What is needed
Render every line of the records below as a JSON list of strings, one string per line, leaving out blank lines. Omit the pictures.
===== Entries provided =====
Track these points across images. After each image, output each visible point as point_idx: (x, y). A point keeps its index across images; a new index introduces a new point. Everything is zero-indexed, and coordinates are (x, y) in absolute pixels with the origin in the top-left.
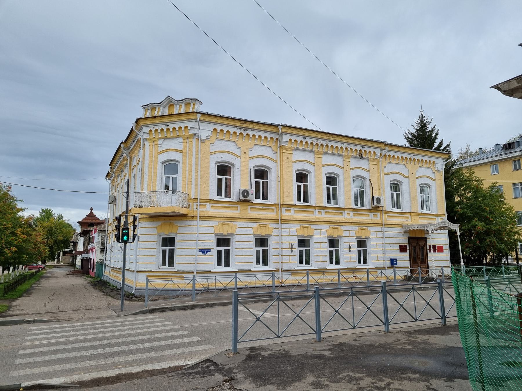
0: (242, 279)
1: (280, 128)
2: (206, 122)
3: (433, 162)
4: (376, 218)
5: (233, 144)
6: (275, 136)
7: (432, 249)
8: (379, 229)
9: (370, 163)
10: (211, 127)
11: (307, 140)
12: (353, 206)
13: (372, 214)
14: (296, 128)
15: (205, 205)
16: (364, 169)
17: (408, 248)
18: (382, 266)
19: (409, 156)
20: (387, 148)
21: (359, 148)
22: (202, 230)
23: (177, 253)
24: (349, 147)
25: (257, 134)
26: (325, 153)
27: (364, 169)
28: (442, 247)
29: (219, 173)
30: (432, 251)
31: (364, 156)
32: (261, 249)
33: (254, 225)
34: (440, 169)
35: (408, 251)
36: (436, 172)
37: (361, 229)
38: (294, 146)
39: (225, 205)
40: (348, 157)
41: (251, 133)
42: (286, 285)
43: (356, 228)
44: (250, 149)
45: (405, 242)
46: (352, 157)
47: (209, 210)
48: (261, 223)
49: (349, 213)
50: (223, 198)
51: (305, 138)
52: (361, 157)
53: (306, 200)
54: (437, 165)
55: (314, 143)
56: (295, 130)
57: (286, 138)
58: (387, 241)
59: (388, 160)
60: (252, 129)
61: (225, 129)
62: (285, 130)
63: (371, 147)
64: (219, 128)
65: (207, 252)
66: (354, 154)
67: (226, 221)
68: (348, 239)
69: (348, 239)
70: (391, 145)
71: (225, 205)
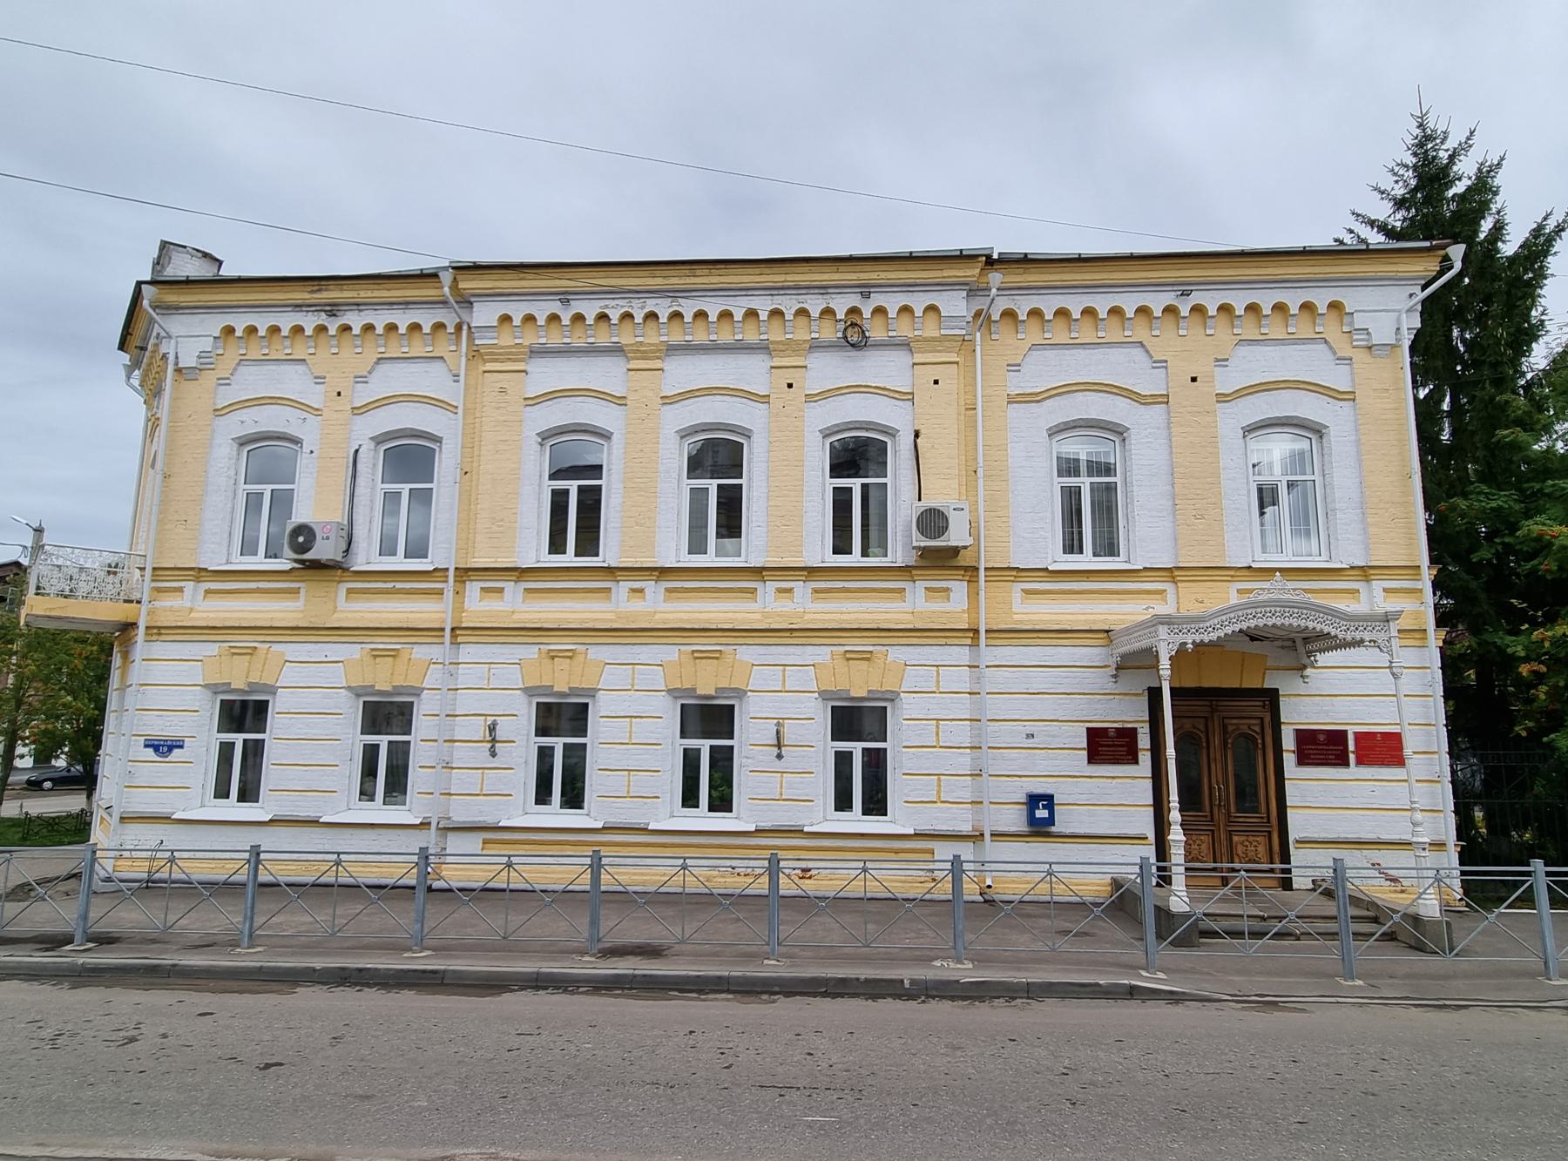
=====
Problem solution
[
  "Track these points across images. After each image, output each visible point as point_idx: (x, y). A point keeps its index across images; a new index introduces a new point. Everything is zero-indexed, and coordinates are (x, y) in absolute pixels with the origin in the top-left.",
  "0: (242, 279)",
  "1: (280, 128)",
  "2: (206, 122)",
  "3: (433, 162)",
  "4: (376, 218)",
  "5: (233, 144)",
  "6: (275, 136)",
  "7: (432, 249)",
  "8: (379, 229)",
  "9: (370, 163)",
  "10: (211, 127)",
  "11: (307, 140)",
  "12: (353, 206)",
  "13: (372, 214)",
  "14: (296, 128)",
  "15: (205, 205)",
  "16: (364, 169)",
  "17: (408, 248)",
  "18: (382, 266)",
  "19: (409, 156)",
  "20: (387, 148)",
  "21: (359, 148)",
  "22: (202, 230)",
  "23: (177, 253)",
  "24: (349, 147)",
  "25: (257, 134)",
  "26: (325, 153)",
  "27: (364, 169)",
  "28: (442, 247)",
  "29: (219, 173)",
  "30: (432, 251)",
  "31: (364, 156)",
  "32: (261, 249)",
  "33: (254, 225)",
  "34: (440, 169)",
  "35: (408, 251)",
  "36: (436, 172)",
  "37: (361, 229)",
  "38: (294, 146)",
  "39: (225, 205)",
  "40: (348, 157)",
  "41: (251, 133)",
  "42: (286, 285)",
  "43: (356, 228)",
  "44: (250, 149)",
  "45: (405, 242)",
  "46: (352, 157)",
  "47: (209, 210)",
  "48: (261, 223)",
  "49: (349, 213)",
  "50: (223, 198)",
  "51: (305, 138)",
  "52: (361, 157)",
  "53: (306, 200)",
  "54: (437, 165)",
  "55: (314, 143)",
  "56: (295, 130)",
  "57: (286, 138)",
  "58: (387, 241)",
  "59: (388, 160)",
  "60: (252, 129)",
  "61: (225, 129)",
  "62: (285, 130)",
  "63: (371, 147)",
  "64: (219, 128)",
  "65: (207, 252)",
  "66: (354, 154)",
  "67: (226, 221)",
  "68: (348, 239)",
  "69: (348, 239)",
  "70: (391, 145)",
  "71: (225, 205)"
]